:: What you are asked to do ::
All of the entries, apart from their pictures, are to be copied verbatim.

:: Stored items ::
__________________________________________________

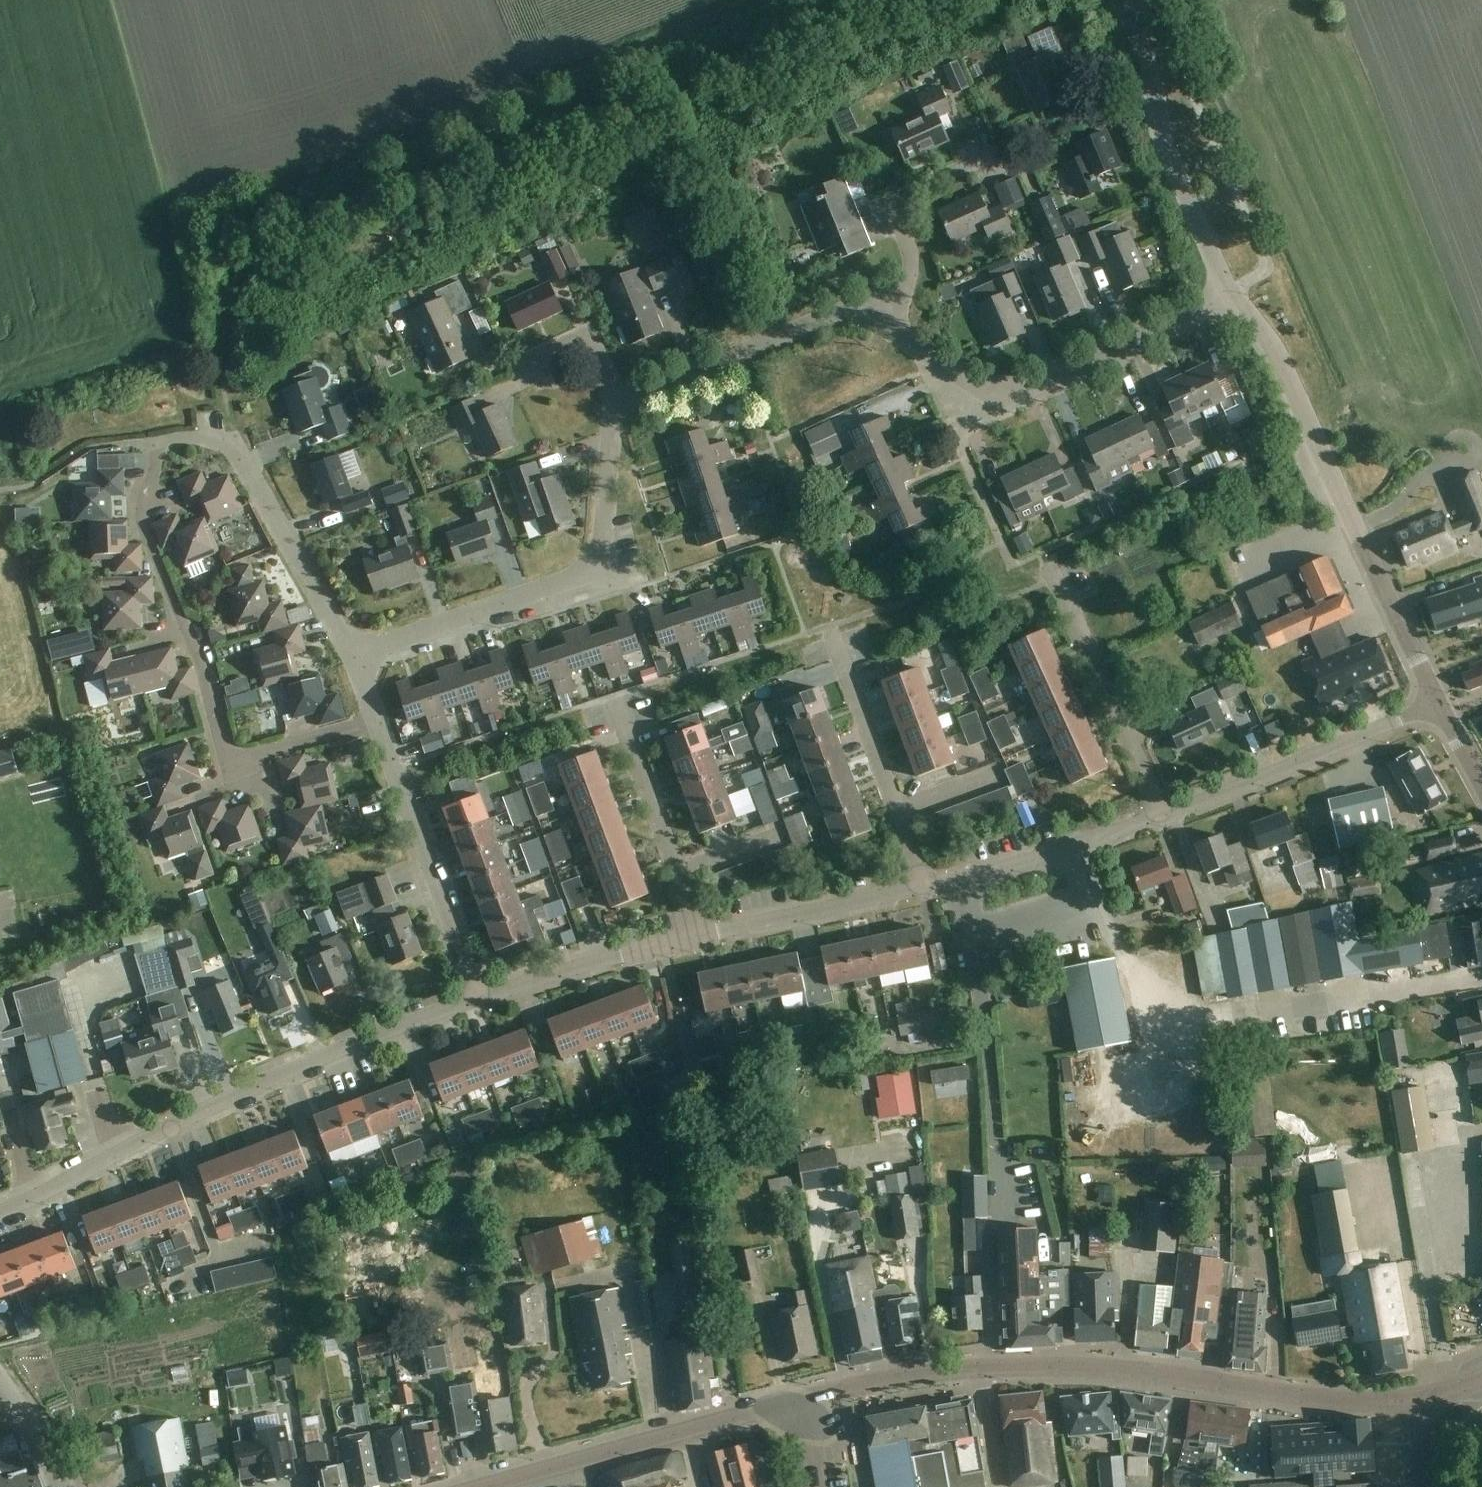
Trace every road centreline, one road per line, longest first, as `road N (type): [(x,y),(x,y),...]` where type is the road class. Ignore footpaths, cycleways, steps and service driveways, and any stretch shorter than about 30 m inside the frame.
road 1 (residential): [(355,659),(240,456),(203,438),(169,442),(143,502),(143,526),(193,641),(228,761),(378,719)]
road 2 (track): [(743,0),(251,197),(226,256),(233,451)]
road 3 (tertiary): [(797,1402),(906,1376),(1050,1366),(1342,1401),(1414,1396)]
road 4 (residential): [(0,1212),(284,1073),(478,996)]
road 5 (tertiary): [(1438,704),(1285,368),(1230,298)]
road 6 (residential): [(355,659),(598,569),(620,403)]
road 7 (residential): [(869,302),(923,356),(1003,402),(1230,298)]
road 8 (tertiary): [(486,1486),(797,1402)]
road 9 (tertiary): [(1230,298),(1169,159),(1149,63),(1121,0)]
road 10 (residential): [(1163,813),(1438,704)]
road 11 (residential): [(478,996),(378,719)]
road 12 (residential): [(1163,813),(1047,568)]
road 13 (residential): [(620,403),(869,302)]
road 14 (residential): [(923,885),(1083,844),(1163,813)]
road 15 (residential): [(869,302),(904,281),(909,268),(898,222),(908,199),(1020,151)]
road 16 (residential): [(696,937),(923,885)]
road 17 (residential): [(478,996),(696,937)]
road 18 (residential): [(680,872),(614,699)]
road 19 (residential): [(898,807),(833,637)]
road 20 (residential): [(620,403),(588,335),(522,366)]
road 21 (residential): [(65,1486),(0,1386)]

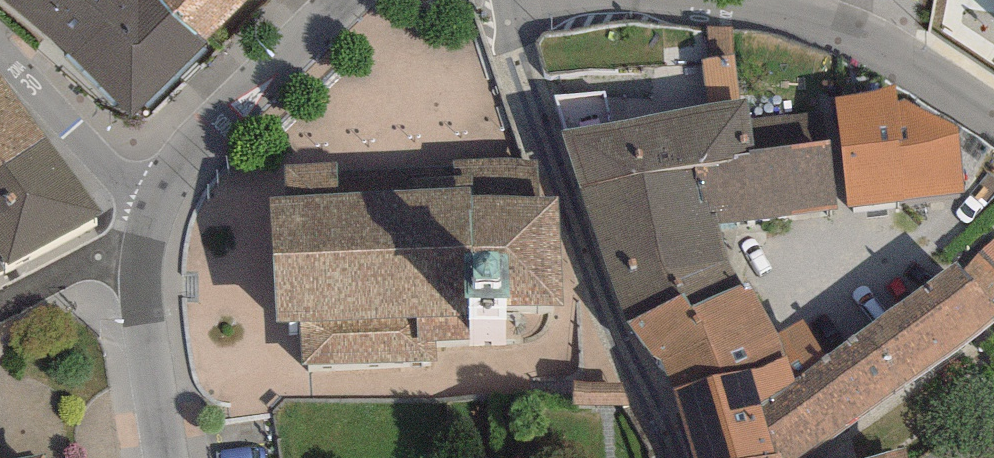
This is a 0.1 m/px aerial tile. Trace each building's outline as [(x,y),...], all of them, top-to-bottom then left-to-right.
[(133,114),(206,38),(170,0),(2,0),(133,114)] [(206,38),(246,0),(170,0),(206,38)] [(710,58),(734,56),(731,25),(707,27),(710,58)] [(710,58),(701,59),(707,104),(739,98),(734,56),(710,58)] [(0,80),(0,177),(50,141),(0,80)] [(907,199),(896,102),(895,89),(835,95),(836,107),(847,206),(907,199)] [(567,131),(563,131),(581,189),(633,173),(737,160),(737,154),(755,153),(752,119),(749,96),(739,98),(707,104),(611,122),(605,92),(558,96),(567,131)] [(906,99),(896,102),(907,199),(962,193),(957,128),(906,99)] [(836,107),(752,119),(755,153),(737,154),(737,160),(633,173),(581,189),(628,322),(685,291),(693,306),(742,284),(716,222),(847,206),(836,107)] [(0,177),(0,273),(101,220),(50,141),(0,177)] [(287,197),(271,198),(275,323),(298,322),(300,368),(440,364),(440,342),(472,341),(471,307),(562,305),(559,198),(535,199),(534,162),(286,168),(287,197)] [(964,268),(990,302),(993,299),(993,240),(964,268)] [(956,259),(842,344),(798,377),(761,402),(775,453),(782,451),(783,457),(797,457),(993,318),(993,307),(990,302),(964,268),(956,259)] [(628,322),(645,347),(663,357),(673,388),(750,370),(790,355),(798,377),(842,344),(818,309),(778,334),(752,287),(746,290),(742,284),(693,306),(685,291),(628,322)] [(673,388),(694,457),(757,457),(775,453),(761,402),(798,377),(790,355),(750,370),(673,388)] [(625,384),(574,382),(574,391),(575,404),(630,407),(625,384)] [(907,445),(861,457),(908,457),(907,445)]
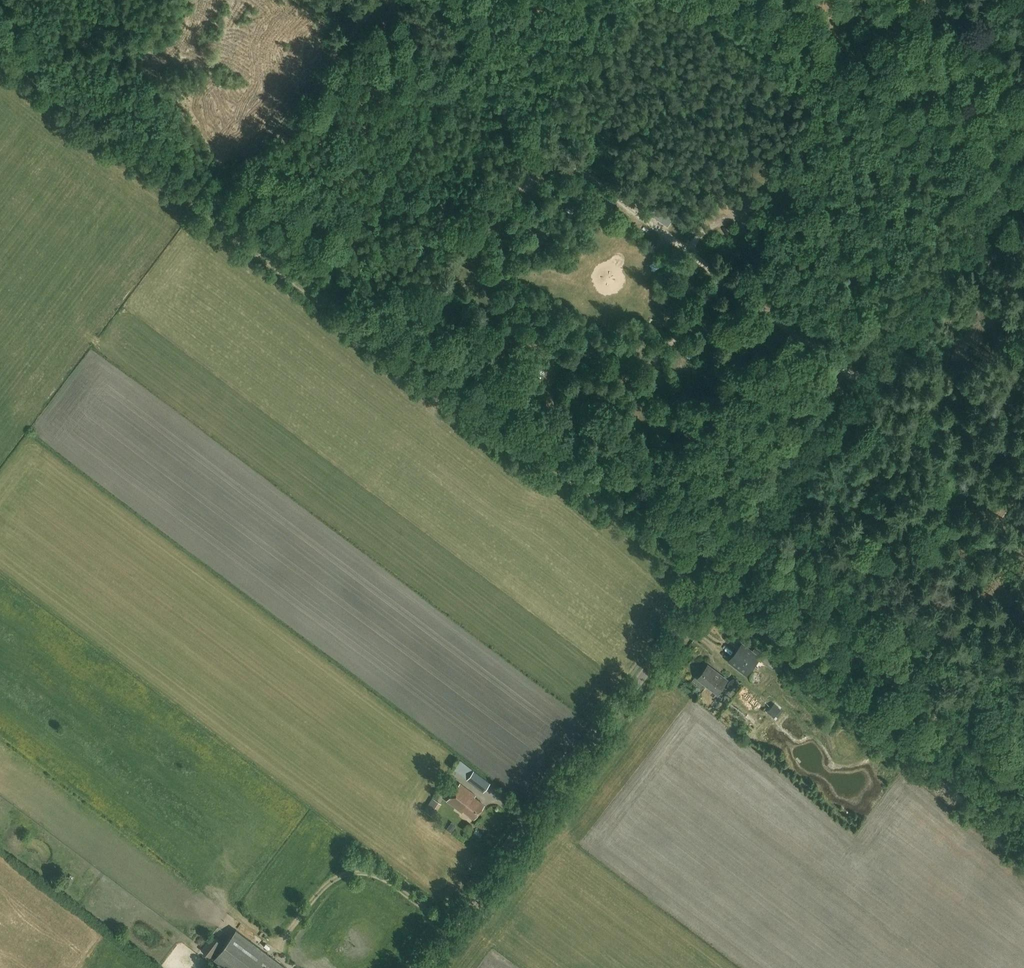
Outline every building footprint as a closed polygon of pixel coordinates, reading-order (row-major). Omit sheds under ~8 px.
[(605,192),(598,201),(607,207),(614,198),(605,192)] [(661,222),(667,213),(655,205),(649,213),(661,222)] [(731,661),(747,673),(759,657),(743,645),(731,661)] [(717,692),(727,680),(710,666),(700,679),(717,692)] [(766,709),(773,714),(778,706),(771,701),(766,709)] [(847,755),(855,746),(845,737),(837,746),(847,755)] [(483,790),(489,782),(465,765),(459,773),(483,790)] [(474,818),(483,804),(474,797),(475,795),(459,783),(446,801),(462,813),(464,811),(474,818)] [(433,816),(441,804),(432,799),(425,811),(433,816)] [(287,967),(236,930),(214,959),(225,967),(287,967)] [(211,957),(221,943),(211,936),(201,950),(211,957)]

__________________________________________________

:: Expected output ::
Trace every road centreline, one road per line, longest first, as `road N (type): [(x,y),(x,y),...]` where type is the road class. Ignore footpaths, cycleways, steps and service driveways, and any stretch shorter than about 30 m inside the frame.
road 1 (residential): [(355,659),(240,456),(203,438),(169,442),(143,502),(143,526),(193,641),(228,761),(378,719)]
road 2 (track): [(743,0),(251,197),(226,256),(233,451)]
road 3 (tertiary): [(797,1402),(906,1376),(1050,1366),(1342,1401),(1414,1396)]
road 4 (residential): [(0,1212),(284,1073),(478,996)]
road 5 (tertiary): [(1438,704),(1285,368),(1230,298)]
road 6 (residential): [(355,659),(598,569),(620,403)]
road 7 (residential): [(869,302),(923,356),(1003,402),(1230,298)]
road 8 (tertiary): [(486,1486),(797,1402)]
road 9 (tertiary): [(1230,298),(1169,159),(1149,63),(1121,0)]
road 10 (residential): [(1163,813),(1438,704)]
road 11 (residential): [(478,996),(378,719)]
road 12 (residential): [(1163,813),(1047,568)]
road 13 (residential): [(620,403),(869,302)]
road 14 (residential): [(923,885),(1083,844),(1163,813)]
road 15 (residential): [(869,302),(904,281),(909,268),(898,222),(908,199),(1020,151)]
road 16 (residential): [(696,937),(923,885)]
road 17 (residential): [(478,996),(696,937)]
road 18 (residential): [(680,872),(614,699)]
road 19 (residential): [(898,807),(833,637)]
road 20 (residential): [(620,403),(588,335),(522,366)]
road 21 (residential): [(65,1486),(0,1386)]

This is a 0.1 m/px aerial tile. Trace each building's outline as [(x,y),...], all of them, top-to-bottom then left-to-right.
[(133,114),(206,38),(170,0),(2,0),(133,114)] [(206,38),(246,0),(170,0),(206,38)] [(710,58),(734,56),(731,25),(707,27),(710,58)] [(710,58),(701,59),(707,104),(739,98),(734,56),(710,58)] [(0,80),(0,177),(50,141),(0,80)] [(907,199),(896,102),(895,89),(835,95),(836,107),(847,206),(907,199)] [(567,131),(563,131),(581,189),(633,173),(737,160),(737,154),(755,153),(752,119),(749,96),(739,98),(707,104),(611,122),(605,92),(558,96),(567,131)] [(906,99),(896,102),(907,199),(962,193),(957,128),(906,99)] [(836,107),(752,119),(755,153),(737,154),(737,160),(633,173),(581,189),(628,322),(685,291),(693,306),(742,284),(716,222),(847,206),(836,107)] [(0,177),(0,273),(101,220),(50,141),(0,177)] [(287,197),(271,198),(275,323),(298,322),(300,368),(440,364),(440,342),(472,341),(471,307),(562,305),(559,198),(535,199),(534,162),(286,168),(287,197)] [(964,268),(990,302),(993,299),(993,240),(964,268)] [(956,259),(842,344),(798,377),(761,402),(775,453),(782,451),(783,457),(797,457),(993,318),(993,307),(990,302),(964,268),(956,259)] [(628,322),(645,347),(663,357),(673,388),(750,370),(790,355),(798,377),(842,344),(818,309),(778,334),(752,287),(746,290),(742,284),(693,306),(685,291),(628,322)] [(673,388),(694,457),(757,457),(775,453),(761,402),(798,377),(790,355),(750,370),(673,388)] [(625,384),(574,382),(574,391),(575,404),(630,407),(625,384)] [(907,445),(861,457),(908,457),(907,445)]
Outline every building footprint as a closed polygon of pixel coordinates, reading-order (row-major). Omit sheds under ~8 px.
[(605,192),(598,201),(607,207),(614,198),(605,192)] [(661,222),(667,213),(655,205),(649,213),(661,222)] [(731,661),(747,673),(759,657),(743,645),(731,661)] [(717,692),(727,680),(710,666),(700,679),(717,692)] [(766,709),(773,714),(778,706),(771,701),(766,709)] [(847,755),(855,746),(845,737),(837,746),(847,755)] [(483,790),(489,782),(465,765),(459,773),(483,790)] [(474,818),(483,804),(474,797),(475,795),(459,783),(446,801),(462,813),(464,811),(474,818)] [(433,816),(441,804),(432,799),(425,811),(433,816)] [(287,967),(236,930),(214,959),(225,967),(287,967)] [(211,957),(221,943),(211,936),(201,950),(211,957)]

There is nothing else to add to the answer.